Recorded data
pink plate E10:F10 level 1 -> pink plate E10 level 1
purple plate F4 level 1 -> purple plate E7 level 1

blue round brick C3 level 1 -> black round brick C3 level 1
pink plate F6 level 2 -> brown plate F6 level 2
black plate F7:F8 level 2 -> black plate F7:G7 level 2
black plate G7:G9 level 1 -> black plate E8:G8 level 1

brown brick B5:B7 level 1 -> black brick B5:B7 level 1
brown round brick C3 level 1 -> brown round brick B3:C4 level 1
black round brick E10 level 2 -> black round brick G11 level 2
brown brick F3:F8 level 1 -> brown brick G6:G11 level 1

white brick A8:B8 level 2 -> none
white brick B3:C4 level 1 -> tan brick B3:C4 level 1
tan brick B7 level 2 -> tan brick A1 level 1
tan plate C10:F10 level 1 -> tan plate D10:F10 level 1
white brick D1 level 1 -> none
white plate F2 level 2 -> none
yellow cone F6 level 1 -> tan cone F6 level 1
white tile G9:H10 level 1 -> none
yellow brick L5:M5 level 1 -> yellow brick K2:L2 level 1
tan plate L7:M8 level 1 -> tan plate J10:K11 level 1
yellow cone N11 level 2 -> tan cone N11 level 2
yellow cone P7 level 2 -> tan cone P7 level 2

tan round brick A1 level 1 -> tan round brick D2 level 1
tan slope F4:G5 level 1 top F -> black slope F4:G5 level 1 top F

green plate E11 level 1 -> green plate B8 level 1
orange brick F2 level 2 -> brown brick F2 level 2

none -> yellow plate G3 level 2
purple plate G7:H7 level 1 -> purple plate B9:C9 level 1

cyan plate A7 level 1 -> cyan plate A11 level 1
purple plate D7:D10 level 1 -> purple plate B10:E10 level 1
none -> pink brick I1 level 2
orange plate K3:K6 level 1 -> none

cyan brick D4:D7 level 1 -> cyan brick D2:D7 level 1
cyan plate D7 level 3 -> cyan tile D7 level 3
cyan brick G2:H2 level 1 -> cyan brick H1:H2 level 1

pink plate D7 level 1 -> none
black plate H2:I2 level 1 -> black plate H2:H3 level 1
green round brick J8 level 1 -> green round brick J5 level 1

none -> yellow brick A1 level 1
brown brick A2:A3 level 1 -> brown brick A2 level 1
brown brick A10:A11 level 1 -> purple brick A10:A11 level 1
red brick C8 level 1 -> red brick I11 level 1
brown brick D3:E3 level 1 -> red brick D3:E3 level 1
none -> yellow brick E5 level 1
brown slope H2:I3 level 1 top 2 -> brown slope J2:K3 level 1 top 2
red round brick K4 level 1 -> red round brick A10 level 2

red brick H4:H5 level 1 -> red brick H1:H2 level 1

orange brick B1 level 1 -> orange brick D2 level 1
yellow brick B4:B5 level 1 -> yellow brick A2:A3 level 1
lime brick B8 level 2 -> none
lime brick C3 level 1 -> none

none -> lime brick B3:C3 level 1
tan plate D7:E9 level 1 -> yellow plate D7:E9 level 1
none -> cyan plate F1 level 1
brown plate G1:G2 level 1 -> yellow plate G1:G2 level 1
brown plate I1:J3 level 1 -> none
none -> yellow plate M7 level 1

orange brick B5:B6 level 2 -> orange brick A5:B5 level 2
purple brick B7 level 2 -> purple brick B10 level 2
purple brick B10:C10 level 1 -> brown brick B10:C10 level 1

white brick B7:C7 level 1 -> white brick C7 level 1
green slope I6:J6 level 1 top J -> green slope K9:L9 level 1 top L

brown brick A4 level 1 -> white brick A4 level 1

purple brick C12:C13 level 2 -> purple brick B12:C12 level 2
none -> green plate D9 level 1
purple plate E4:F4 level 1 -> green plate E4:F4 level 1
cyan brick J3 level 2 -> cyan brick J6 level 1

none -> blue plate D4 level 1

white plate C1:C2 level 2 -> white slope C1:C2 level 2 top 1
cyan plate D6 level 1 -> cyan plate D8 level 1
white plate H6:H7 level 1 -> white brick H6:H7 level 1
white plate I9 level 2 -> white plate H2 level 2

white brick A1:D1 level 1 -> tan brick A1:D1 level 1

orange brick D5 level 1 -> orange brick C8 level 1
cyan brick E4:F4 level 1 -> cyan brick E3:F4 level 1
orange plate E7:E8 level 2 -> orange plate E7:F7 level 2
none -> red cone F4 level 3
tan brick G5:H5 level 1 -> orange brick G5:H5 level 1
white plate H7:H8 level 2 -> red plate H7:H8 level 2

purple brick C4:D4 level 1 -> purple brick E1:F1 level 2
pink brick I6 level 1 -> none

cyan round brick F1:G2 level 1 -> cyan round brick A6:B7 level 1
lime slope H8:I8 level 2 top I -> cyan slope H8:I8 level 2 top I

▶ _ASSIGNMENT_
The full set of entries should appear again, unchanged, line by line.

▶ _ANSWER SPACE_
pink plate E10:F10 level 1 -> pink plate E10 level 1
purple plate F4 level 1 -> purple plate E7 level 1

blue round brick C3 level 1 -> black round brick C3 level 1
pink plate F6 level 2 -> brown plate F6 level 2
black plate F7:F8 level 2 -> black plate F7:G7 level 2
black plate G7:G9 level 1 -> black plate E8:G8 level 1

brown brick B5:B7 level 1 -> black brick B5:B7 level 1
brown round brick C3 level 1 -> brown round brick B3:C4 level 1
black round brick E10 level 2 -> black round brick G11 level 2
brown brick F3:F8 level 1 -> brown brick G6:G11 level 1

white brick A8:B8 level 2 -> none
white brick B3:C4 level 1 -> tan brick B3:C4 level 1
tan brick B7 level 2 -> tan brick A1 level 1
tan plate C10:F10 level 1 -> tan plate D10:F10 level 1
white brick D1 level 1 -> none
white plate F2 level 2 -> none
yellow cone F6 level 1 -> tan cone F6 level 1
white tile G9:H10 level 1 -> none
yellow brick L5:M5 level 1 -> yellow brick K2:L2 level 1
tan plate L7:M8 level 1 -> tan plate J10:K11 level 1
yellow cone N11 level 2 -> tan cone N11 level 2
yellow cone P7 level 2 -> tan cone P7 level 2

tan round brick A1 level 1 -> tan round brick D2 level 1
tan slope F4:G5 level 1 top F -> black slope F4:G5 level 1 top F

green plate E11 level 1 -> green plate B8 level 1
orange brick F2 level 2 -> brown brick F2 level 2

none -> yellow plate G3 level 2
purple plate G7:H7 level 1 -> purple plate B9:C9 level 1

cyan plate A7 level 1 -> cyan plate A11 level 1
purple plate D7:D10 level 1 -> purple plate B10:E10 level 1
none -> pink brick I1 level 2
orange plate K3:K6 level 1 -> none

cyan brick D4:D7 level 1 -> cyan brick D2:D7 level 1
cyan plate D7 level 3 -> cyan tile D7 level 3
cyan brick G2:H2 level 1 -> cyan brick H1:H2 level 1

pink plate D7 level 1 -> none
black plate H2:I2 level 1 -> black plate H2:H3 level 1
green round brick J8 level 1 -> green round brick J5 level 1

none -> yellow brick A1 level 1
brown brick A2:A3 level 1 -> brown brick A2 level 1
brown brick A10:A11 level 1 -> purple brick A10:A11 level 1
red brick C8 level 1 -> red brick I11 level 1
brown brick D3:E3 level 1 -> red brick D3:E3 level 1
none -> yellow brick E5 level 1
brown slope H2:I3 level 1 top 2 -> brown slope J2:K3 level 1 top 2
red round brick K4 level 1 -> red round brick A10 level 2

red brick H4:H5 level 1 -> red brick H1:H2 level 1

orange brick B1 level 1 -> orange brick D2 level 1
yellow brick B4:B5 level 1 -> yellow brick A2:A3 level 1
lime brick B8 level 2 -> none
lime brick C3 level 1 -> none

none -> lime brick B3:C3 level 1
tan plate D7:E9 level 1 -> yellow plate D7:E9 level 1
none -> cyan plate F1 level 1
brown plate G1:G2 level 1 -> yellow plate G1:G2 level 1
brown plate I1:J3 level 1 -> none
none -> yellow plate M7 level 1

orange brick B5:B6 level 2 -> orange brick A5:B5 level 2
purple brick B7 level 2 -> purple brick B10 level 2
purple brick B10:C10 level 1 -> brown brick B10:C10 level 1

white brick B7:C7 level 1 -> white brick C7 level 1
green slope I6:J6 level 1 top J -> green slope K9:L9 level 1 top L

brown brick A4 level 1 -> white brick A4 level 1

purple brick C12:C13 level 2 -> purple brick B12:C12 level 2
none -> green plate D9 level 1
purple plate E4:F4 level 1 -> green plate E4:F4 level 1
cyan brick J3 level 2 -> cyan brick J6 level 1

none -> blue plate D4 level 1

white plate C1:C2 level 2 -> white slope C1:C2 level 2 top 1
cyan plate D6 level 1 -> cyan plate D8 level 1
white plate H6:H7 level 1 -> white brick H6:H7 level 1
white plate I9 level 2 -> white plate H2 level 2

white brick A1:D1 level 1 -> tan brick A1:D1 level 1

orange brick D5 level 1 -> orange brick C8 level 1
cyan brick E4:F4 level 1 -> cyan brick E3:F4 level 1
orange plate E7:E8 level 2 -> orange plate E7:F7 level 2
none -> red cone F4 level 3
tan brick G5:H5 level 1 -> orange brick G5:H5 level 1
white plate H7:H8 level 2 -> red plate H7:H8 level 2

purple brick C4:D4 level 1 -> purple brick E1:F1 level 2
pink brick I6 level 1 -> none

cyan round brick F1:G2 level 1 -> cyan round brick A6:B7 level 1
lime slope H8:I8 level 2 top I -> cyan slope H8:I8 level 2 top I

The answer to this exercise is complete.